> _EXERCISE PROMPT_
All of the data, from the first line to the last, should be reproduced without alteration.

[Records excerpted from a collection]
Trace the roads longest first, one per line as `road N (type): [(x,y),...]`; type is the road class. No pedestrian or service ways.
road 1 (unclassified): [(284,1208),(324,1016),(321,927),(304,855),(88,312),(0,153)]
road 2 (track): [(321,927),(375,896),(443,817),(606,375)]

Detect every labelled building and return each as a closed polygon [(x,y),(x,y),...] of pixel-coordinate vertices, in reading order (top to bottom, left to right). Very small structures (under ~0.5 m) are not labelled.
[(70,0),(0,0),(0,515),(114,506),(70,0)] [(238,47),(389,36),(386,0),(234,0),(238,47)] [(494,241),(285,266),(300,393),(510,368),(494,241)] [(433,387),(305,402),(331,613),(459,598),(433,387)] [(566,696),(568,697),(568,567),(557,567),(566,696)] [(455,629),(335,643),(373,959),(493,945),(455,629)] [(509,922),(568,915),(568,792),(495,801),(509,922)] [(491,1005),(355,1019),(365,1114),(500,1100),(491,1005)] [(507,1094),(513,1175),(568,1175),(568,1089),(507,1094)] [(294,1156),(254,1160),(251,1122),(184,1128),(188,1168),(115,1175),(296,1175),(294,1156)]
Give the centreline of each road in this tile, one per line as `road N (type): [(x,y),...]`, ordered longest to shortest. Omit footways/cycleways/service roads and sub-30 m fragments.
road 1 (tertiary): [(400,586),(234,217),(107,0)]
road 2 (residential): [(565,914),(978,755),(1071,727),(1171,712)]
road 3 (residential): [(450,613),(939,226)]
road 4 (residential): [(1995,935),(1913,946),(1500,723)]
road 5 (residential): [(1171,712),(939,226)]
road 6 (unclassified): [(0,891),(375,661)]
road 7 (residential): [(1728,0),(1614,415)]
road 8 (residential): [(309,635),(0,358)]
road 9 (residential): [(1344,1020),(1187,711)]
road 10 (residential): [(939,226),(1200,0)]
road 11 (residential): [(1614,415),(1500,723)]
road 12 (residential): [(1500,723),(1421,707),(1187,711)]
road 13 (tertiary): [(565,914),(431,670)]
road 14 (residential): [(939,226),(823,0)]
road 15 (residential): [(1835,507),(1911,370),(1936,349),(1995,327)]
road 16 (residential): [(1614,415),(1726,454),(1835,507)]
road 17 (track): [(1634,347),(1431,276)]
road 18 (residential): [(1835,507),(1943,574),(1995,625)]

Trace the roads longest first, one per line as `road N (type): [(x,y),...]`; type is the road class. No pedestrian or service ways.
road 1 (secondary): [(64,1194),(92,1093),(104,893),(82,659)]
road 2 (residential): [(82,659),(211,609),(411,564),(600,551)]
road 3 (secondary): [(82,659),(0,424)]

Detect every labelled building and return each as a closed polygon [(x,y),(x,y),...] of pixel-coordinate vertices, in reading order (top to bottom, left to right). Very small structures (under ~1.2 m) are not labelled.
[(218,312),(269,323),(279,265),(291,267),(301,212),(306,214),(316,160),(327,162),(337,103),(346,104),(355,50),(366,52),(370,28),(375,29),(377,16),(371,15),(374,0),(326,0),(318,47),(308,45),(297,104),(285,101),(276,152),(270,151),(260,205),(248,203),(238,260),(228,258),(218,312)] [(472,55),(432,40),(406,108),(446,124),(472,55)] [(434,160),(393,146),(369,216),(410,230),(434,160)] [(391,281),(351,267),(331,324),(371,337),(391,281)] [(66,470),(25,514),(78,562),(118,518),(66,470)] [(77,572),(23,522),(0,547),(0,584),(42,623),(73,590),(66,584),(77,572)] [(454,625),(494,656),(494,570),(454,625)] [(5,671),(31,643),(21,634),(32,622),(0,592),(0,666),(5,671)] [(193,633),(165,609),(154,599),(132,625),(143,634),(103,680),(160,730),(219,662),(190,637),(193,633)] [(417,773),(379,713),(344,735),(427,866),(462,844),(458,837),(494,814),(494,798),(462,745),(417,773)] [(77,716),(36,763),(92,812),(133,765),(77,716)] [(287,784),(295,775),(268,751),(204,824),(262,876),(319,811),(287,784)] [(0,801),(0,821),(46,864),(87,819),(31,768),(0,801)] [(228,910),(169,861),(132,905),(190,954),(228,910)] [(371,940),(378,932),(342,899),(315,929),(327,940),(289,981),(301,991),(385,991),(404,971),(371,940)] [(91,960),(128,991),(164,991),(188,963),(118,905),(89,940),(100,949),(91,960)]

> _RESPONSE BELOW_
Trace the roads longest first, one per line as `road N (type): [(x,y),...]`; type is the road class. No pedestrian or service ways.
road 1 (unclassified): [(284,1208),(324,1016),(321,927),(304,855),(88,312),(0,153)]
road 2 (track): [(321,927),(375,896),(443,817),(606,375)]

Detect every labelled building and return each as a closed polygon [(x,y),(x,y),...] of pixel-coordinate vertices, in reading order (top to bottom, left to right). Very small structures (under ~0.5 m) are not labelled.
[(70,0),(0,0),(0,515),(114,506),(70,0)] [(238,47),(389,36),(386,0),(234,0),(238,47)] [(494,241),(285,266),(300,393),(510,368),(494,241)] [(433,387),(305,402),(331,613),(459,598),(433,387)] [(566,696),(568,697),(568,567),(557,567),(566,696)] [(455,629),(335,643),(373,959),(493,945),(455,629)] [(509,922),(568,915),(568,792),(495,801),(509,922)] [(491,1005),(355,1019),(365,1114),(500,1100),(491,1005)] [(507,1094),(513,1175),(568,1175),(568,1089),(507,1094)] [(294,1156),(254,1160),(251,1122),(184,1128),(188,1168),(115,1175),(296,1175),(294,1156)]
Give the centreline of each road in this tile, one per line as `road N (type): [(x,y),...]`, ordered longest to shortest. Omit footways/cycleways/service roads and sub-30 m fragments.
road 1 (tertiary): [(400,586),(234,217),(107,0)]
road 2 (residential): [(565,914),(978,755),(1071,727),(1171,712)]
road 3 (residential): [(450,613),(939,226)]
road 4 (residential): [(1995,935),(1913,946),(1500,723)]
road 5 (residential): [(1171,712),(939,226)]
road 6 (unclassified): [(0,891),(375,661)]
road 7 (residential): [(1728,0),(1614,415)]
road 8 (residential): [(309,635),(0,358)]
road 9 (residential): [(1344,1020),(1187,711)]
road 10 (residential): [(939,226),(1200,0)]
road 11 (residential): [(1614,415),(1500,723)]
road 12 (residential): [(1500,723),(1421,707),(1187,711)]
road 13 (tertiary): [(565,914),(431,670)]
road 14 (residential): [(939,226),(823,0)]
road 15 (residential): [(1835,507),(1911,370),(1936,349),(1995,327)]
road 16 (residential): [(1614,415),(1726,454),(1835,507)]
road 17 (track): [(1634,347),(1431,276)]
road 18 (residential): [(1835,507),(1943,574),(1995,625)]

Trace the roads longest first, one per line as `road N (type): [(x,y),...]`; type is the road class. No pedestrian or service ways.
road 1 (secondary): [(64,1194),(92,1093),(104,893),(82,659)]
road 2 (residential): [(82,659),(211,609),(411,564),(600,551)]
road 3 (secondary): [(82,659),(0,424)]

Detect every labelled building and return each as a closed polygon [(x,y),(x,y),...] of pixel-coordinate vertices, in reading order (top to bottom, left to right). Very small structures (under ~1.2 m) are not labelled.
[(218,312),(269,323),(279,265),(291,267),(301,212),(306,214),(316,160),(327,162),(337,103),(346,104),(355,50),(366,52),(370,28),(375,29),(377,16),(371,15),(374,0),(326,0),(318,47),(308,45),(297,104),(285,101),(276,152),(270,151),(260,205),(248,203),(238,260),(228,258),(218,312)] [(472,55),(432,40),(406,108),(446,124),(472,55)] [(434,160),(393,146),(369,216),(410,230),(434,160)] [(391,281),(351,267),(331,324),(371,337),(391,281)] [(66,470),(25,514),(78,562),(118,518),(66,470)] [(77,572),(23,522),(0,547),(0,584),(42,623),(73,590),(66,584),(77,572)] [(454,625),(494,656),(494,570),(454,625)] [(5,671),(31,643),(21,634),(32,622),(0,592),(0,666),(5,671)] [(193,633),(165,609),(154,599),(132,625),(143,634),(103,680),(160,730),(219,662),(190,637),(193,633)] [(417,773),(379,713),(344,735),(427,866),(462,844),(458,837),(494,814),(494,798),(462,745),(417,773)] [(77,716),(36,763),(92,812),(133,765),(77,716)] [(287,784),(295,775),(268,751),(204,824),(262,876),(319,811),(287,784)] [(0,801),(0,821),(46,864),(87,819),(31,768),(0,801)] [(228,910),(169,861),(132,905),(190,954),(228,910)] [(371,940),(378,932),(342,899),(315,929),(327,940),(289,981),(301,991),(385,991),(404,971),(371,940)] [(91,960),(128,991),(164,991),(188,963),(118,905),(89,940),(100,949),(91,960)]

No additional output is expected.